Task to complete ▸ The span to repeat in the listing below runs from the line containing "U1 pin ON: +15V -> GND" to the line containing "R4: none -> 510 (N10, VDD)", inclusive. Repeat it exactly, and only it.

****************************************

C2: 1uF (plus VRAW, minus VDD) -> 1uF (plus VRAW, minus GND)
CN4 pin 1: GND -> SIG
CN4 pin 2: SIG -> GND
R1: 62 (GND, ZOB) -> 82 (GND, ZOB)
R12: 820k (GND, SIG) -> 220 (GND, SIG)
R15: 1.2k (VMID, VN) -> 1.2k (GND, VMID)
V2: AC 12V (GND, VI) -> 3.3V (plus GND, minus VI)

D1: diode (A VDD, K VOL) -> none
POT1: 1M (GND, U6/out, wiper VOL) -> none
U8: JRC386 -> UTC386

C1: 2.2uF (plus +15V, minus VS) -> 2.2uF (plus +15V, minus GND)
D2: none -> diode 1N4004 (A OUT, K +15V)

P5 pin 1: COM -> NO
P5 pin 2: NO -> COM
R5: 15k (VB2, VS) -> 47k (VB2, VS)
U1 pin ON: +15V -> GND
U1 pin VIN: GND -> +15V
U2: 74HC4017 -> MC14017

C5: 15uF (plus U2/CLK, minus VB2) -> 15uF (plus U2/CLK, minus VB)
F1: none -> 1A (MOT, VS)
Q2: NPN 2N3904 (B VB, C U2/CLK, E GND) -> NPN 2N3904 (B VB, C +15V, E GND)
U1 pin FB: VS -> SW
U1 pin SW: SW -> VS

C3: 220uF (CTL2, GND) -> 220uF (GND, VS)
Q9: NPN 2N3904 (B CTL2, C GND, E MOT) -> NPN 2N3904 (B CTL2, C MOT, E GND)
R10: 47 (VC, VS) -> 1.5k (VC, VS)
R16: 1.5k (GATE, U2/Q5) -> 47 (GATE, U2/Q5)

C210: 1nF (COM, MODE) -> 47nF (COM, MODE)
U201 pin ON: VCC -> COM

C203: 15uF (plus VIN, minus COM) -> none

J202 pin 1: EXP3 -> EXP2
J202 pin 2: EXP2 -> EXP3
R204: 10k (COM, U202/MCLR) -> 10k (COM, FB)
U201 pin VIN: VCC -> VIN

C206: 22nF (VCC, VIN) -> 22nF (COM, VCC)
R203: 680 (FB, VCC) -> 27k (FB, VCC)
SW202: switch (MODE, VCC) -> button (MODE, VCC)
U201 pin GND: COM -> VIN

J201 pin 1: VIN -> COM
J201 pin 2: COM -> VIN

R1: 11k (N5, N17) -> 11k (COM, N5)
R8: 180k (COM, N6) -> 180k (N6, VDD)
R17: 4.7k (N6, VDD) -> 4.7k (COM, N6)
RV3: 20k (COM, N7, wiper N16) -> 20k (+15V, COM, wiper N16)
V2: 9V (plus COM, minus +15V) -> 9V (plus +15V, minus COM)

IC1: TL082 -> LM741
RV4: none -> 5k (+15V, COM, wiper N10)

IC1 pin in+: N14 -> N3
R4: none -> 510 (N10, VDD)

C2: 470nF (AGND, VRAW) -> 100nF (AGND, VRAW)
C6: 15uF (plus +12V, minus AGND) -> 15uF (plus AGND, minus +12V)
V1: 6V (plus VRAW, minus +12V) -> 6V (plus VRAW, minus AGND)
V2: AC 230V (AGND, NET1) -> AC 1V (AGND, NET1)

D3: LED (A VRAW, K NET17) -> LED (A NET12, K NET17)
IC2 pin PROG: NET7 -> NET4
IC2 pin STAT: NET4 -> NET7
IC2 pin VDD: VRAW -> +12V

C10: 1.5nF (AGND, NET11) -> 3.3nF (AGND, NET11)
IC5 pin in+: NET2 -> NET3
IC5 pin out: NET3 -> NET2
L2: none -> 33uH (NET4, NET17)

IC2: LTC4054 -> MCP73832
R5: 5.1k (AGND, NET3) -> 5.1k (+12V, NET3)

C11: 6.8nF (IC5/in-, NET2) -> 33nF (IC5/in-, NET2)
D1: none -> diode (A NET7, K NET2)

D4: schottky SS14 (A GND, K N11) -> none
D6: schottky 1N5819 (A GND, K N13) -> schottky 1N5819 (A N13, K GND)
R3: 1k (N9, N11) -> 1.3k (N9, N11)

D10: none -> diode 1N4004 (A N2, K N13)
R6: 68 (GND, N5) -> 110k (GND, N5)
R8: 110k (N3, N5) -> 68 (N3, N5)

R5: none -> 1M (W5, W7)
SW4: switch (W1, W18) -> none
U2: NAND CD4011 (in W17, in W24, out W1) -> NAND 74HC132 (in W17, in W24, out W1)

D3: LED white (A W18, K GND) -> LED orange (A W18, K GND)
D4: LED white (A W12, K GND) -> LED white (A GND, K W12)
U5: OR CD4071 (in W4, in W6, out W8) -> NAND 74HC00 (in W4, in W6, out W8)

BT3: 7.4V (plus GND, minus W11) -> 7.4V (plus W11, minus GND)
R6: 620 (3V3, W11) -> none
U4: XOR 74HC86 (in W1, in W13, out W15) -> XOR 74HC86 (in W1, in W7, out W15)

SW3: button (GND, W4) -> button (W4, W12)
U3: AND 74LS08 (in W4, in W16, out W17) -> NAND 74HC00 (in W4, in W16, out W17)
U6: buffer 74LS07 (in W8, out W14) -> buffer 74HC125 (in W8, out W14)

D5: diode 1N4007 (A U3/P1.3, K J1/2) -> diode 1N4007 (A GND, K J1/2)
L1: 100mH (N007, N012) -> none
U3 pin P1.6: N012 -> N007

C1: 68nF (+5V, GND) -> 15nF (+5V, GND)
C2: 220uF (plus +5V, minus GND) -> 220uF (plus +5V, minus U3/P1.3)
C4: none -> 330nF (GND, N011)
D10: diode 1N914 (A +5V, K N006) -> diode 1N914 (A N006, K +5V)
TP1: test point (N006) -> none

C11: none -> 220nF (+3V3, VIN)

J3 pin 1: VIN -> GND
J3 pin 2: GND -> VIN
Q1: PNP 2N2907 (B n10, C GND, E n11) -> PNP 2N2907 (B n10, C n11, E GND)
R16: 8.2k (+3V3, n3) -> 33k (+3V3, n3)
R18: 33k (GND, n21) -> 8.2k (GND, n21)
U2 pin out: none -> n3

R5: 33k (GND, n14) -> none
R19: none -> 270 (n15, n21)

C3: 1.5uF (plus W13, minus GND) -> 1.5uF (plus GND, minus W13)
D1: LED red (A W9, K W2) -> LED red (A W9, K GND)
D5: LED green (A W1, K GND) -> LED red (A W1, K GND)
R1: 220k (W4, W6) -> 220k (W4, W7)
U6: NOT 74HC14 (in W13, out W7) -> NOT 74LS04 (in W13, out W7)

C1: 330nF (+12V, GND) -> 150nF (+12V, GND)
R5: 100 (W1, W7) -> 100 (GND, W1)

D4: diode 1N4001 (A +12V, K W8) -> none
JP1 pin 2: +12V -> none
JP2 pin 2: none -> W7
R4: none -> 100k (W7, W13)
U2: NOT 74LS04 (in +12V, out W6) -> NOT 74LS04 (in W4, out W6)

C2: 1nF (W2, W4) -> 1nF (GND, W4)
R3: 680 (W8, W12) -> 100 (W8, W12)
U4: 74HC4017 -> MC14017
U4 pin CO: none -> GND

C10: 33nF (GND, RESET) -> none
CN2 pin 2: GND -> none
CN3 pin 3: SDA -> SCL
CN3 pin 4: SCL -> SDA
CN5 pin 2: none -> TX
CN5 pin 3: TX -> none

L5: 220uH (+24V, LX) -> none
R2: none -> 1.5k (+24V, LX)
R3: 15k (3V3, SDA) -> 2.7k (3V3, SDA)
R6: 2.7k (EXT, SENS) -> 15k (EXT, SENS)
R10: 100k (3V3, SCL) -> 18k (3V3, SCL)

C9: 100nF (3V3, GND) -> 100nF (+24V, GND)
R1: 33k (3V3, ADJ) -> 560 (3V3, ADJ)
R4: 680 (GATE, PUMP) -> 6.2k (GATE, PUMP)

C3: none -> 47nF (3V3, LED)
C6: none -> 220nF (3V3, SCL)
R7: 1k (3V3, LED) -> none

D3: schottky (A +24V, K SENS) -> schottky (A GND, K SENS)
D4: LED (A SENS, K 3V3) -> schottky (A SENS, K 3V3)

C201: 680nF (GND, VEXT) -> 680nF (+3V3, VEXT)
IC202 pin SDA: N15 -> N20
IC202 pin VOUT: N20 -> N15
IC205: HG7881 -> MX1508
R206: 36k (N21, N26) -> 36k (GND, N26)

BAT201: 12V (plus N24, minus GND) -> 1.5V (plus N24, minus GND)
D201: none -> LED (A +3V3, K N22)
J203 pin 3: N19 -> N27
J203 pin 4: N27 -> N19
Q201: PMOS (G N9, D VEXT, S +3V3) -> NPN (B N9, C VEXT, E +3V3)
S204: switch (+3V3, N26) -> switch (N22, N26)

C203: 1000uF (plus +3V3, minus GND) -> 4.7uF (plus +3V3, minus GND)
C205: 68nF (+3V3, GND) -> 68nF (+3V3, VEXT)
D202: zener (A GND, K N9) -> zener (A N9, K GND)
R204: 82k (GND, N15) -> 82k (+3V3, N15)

****************************************

Solution to this problem ▸
U1 pin ON: +15V -> GND
U1 pin VIN: GND -> +15V
U2: 74HC4017 -> MC14017

C5: 15uF (plus U2/CLK, minus VB2) -> 15uF (plus U2/CLK, minus VB)
F1: none -> 1A (MOT, VS)
Q2: NPN 2N3904 (B VB, C U2/CLK, E GND) -> NPN 2N3904 (B VB, C +15V, E GND)
U1 pin FB: VS -> SW
U1 pin SW: SW -> VS

C3: 220uF (CTL2, GND) -> 220uF (GND, VS)
Q9: NPN 2N3904 (B CTL2, C GND, E MOT) -> NPN 2N3904 (B CTL2, C MOT, E GND)
R10: 47 (VC, VS) -> 1.5k (VC, VS)
R16: 1.5k (GATE, U2/Q5) -> 47 (GATE, U2/Q5)

C210: 1nF (COM, MODE) -> 47nF (COM, MODE)
U201 pin ON: VCC -> COM

C203: 15uF (plus VIN, minus COM) -> none

J202 pin 1: EXP3 -> EXP2
J202 pin 2: EXP2 -> EXP3
R204: 10k (COM, U202/MCLR) -> 10k (COM, FB)
U201 pin VIN: VCC -> VIN

C206: 22nF (VCC, VIN) -> 22nF (COM, VCC)
R203: 680 (FB, VCC) -> 27k (FB, VCC)
SW202: switch (MODE, VCC) -> button (MODE, VCC)
U201 pin GND: COM -> VIN

J201 pin 1: VIN -> COM
J201 pin 2: COM -> VIN

R1: 11k (N5, N17) -> 11k (COM, N5)
R8: 180k (COM, N6) -> 180k (N6, VDD)
R17: 4.7k (N6, VDD) -> 4.7k (COM, N6)
RV3: 20k (COM, N7, wiper N16) -> 20k (+15V, COM, wiper N16)
V2: 9V (plus COM, minus +15V) -> 9V (plus +15V, minus COM)

IC1: TL082 -> LM741
RV4: none -> 5k (+15V, COM, wiper N10)

IC1 pin in+: N14 -> N3
R4: none -> 510 (N10, VDD)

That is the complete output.